● ASSIGNED TASK
Leaving out every picture, transcribe the lines from the line that contains "lime plate G1:G2" to the end of the entries below, both ends included.

● MATERIAL TO PROCESS
-------------------------
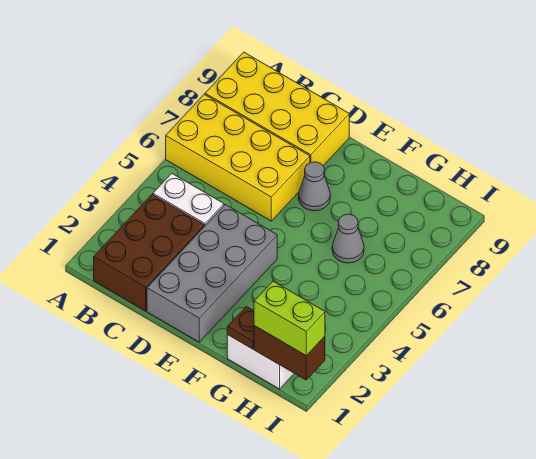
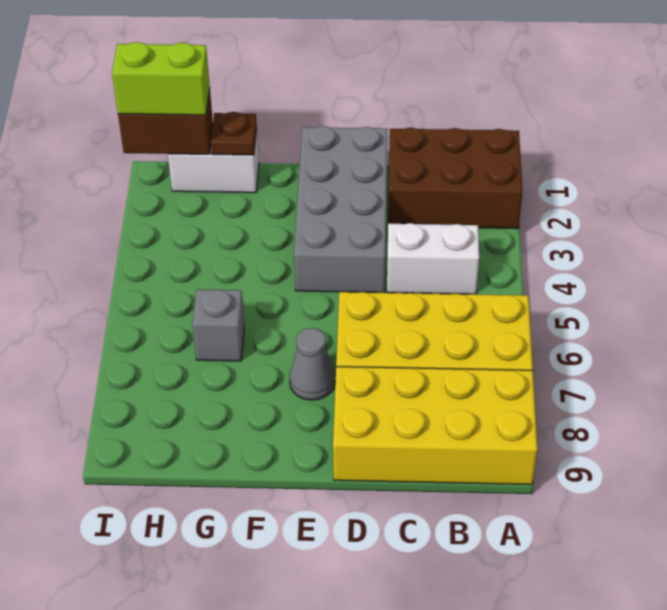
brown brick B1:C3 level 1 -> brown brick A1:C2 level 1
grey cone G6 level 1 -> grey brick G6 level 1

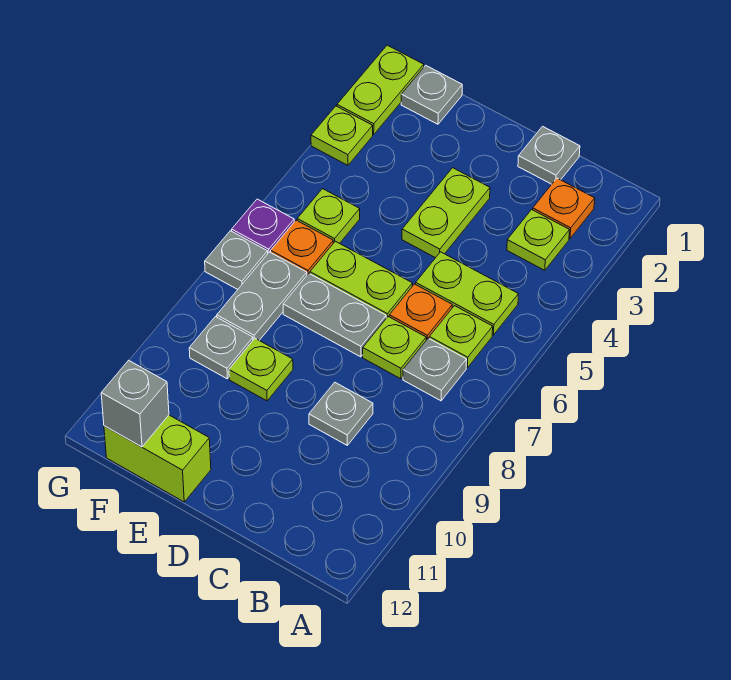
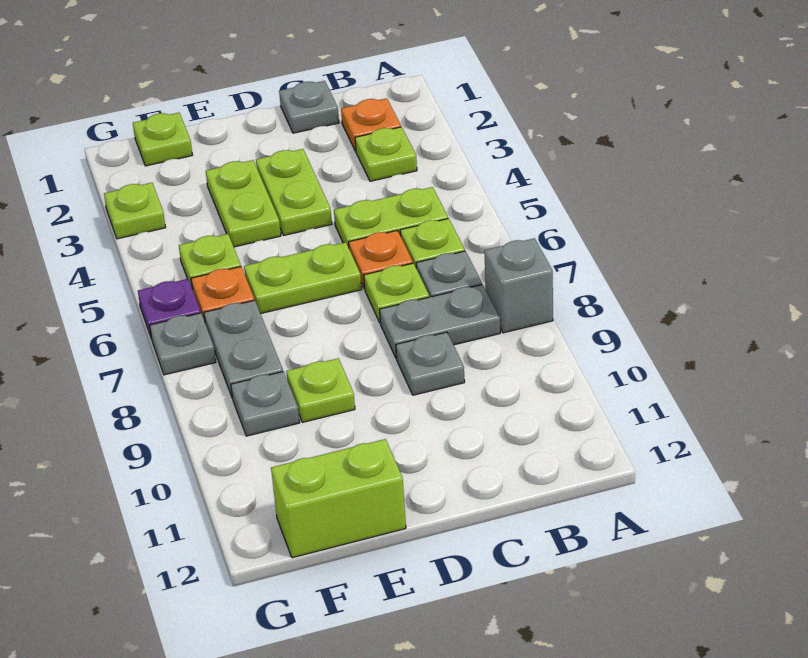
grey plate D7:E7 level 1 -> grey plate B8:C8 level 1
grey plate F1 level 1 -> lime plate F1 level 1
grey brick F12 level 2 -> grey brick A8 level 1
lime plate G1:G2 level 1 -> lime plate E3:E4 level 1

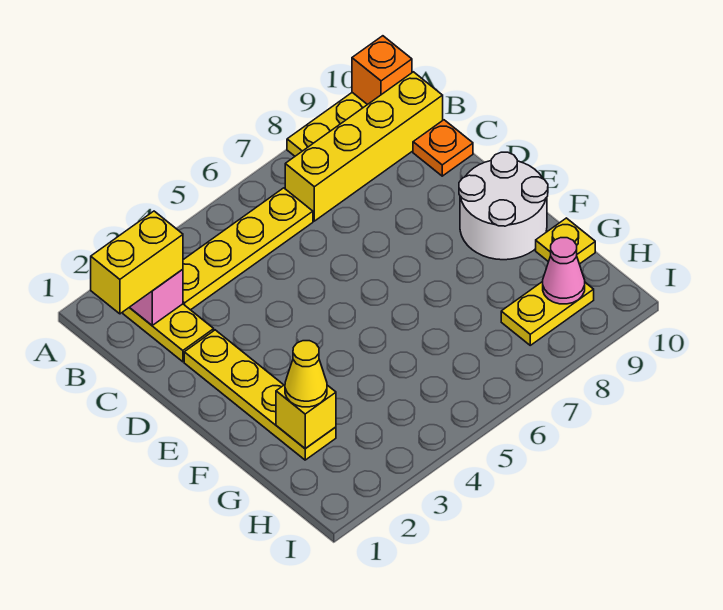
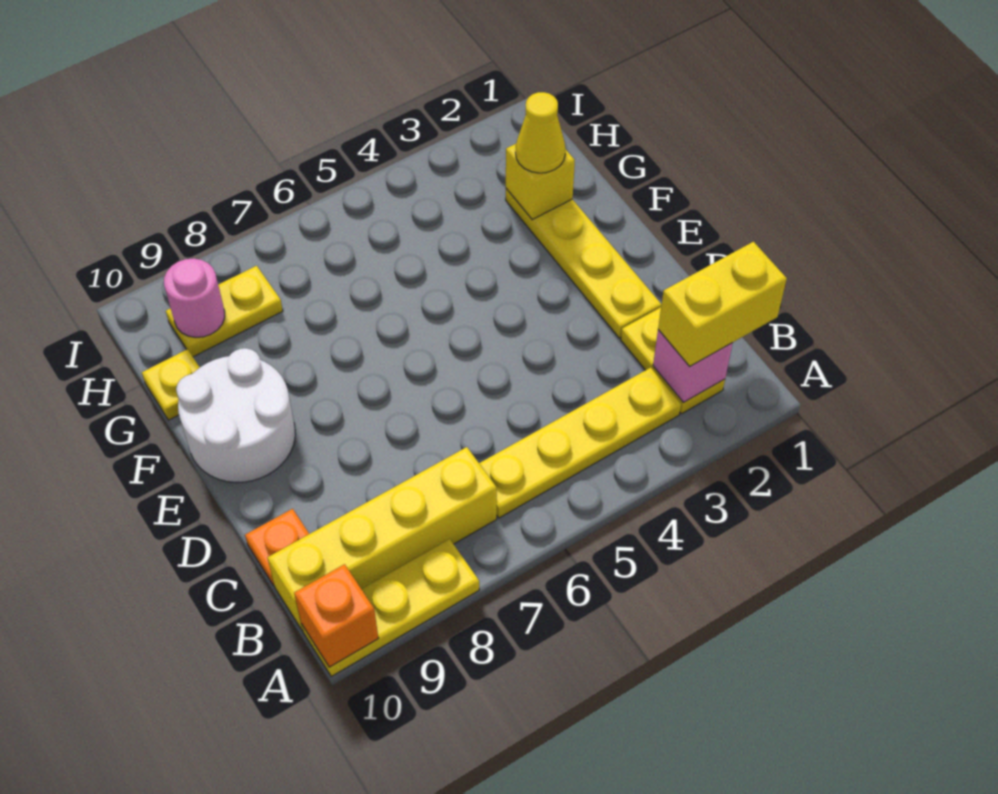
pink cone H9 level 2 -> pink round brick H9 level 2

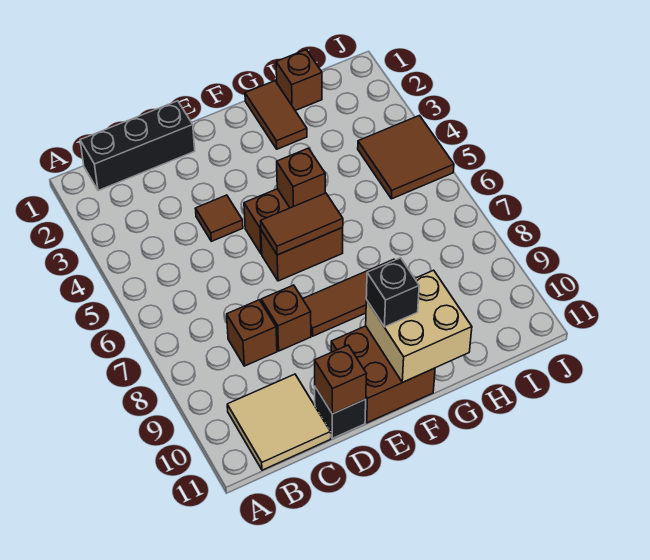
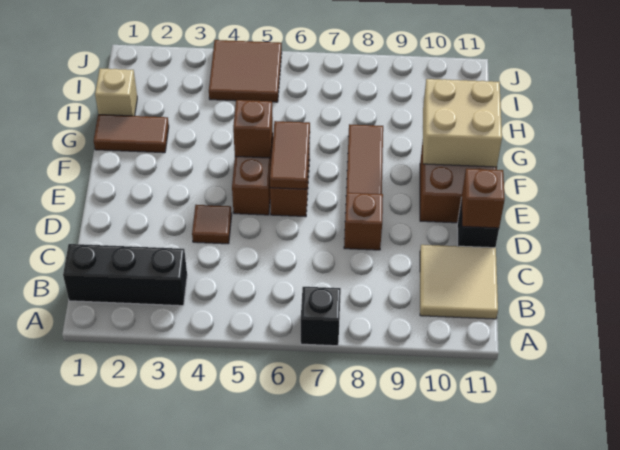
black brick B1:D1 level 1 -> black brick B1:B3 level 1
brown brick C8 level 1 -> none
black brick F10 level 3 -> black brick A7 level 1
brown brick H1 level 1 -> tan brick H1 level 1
-------------------------
● WRITTEN SOLUTION
lime plate G1:G2 level 1 -> lime plate E3:E4 level 1

pink cone H9 level 2 -> pink round brick H9 level 2

black brick B1:D1 level 1 -> black brick B1:B3 level 1
brown brick C8 level 1 -> none
black brick F10 level 3 -> black brick A7 level 1
brown brick H1 level 1 -> tan brick H1 level 1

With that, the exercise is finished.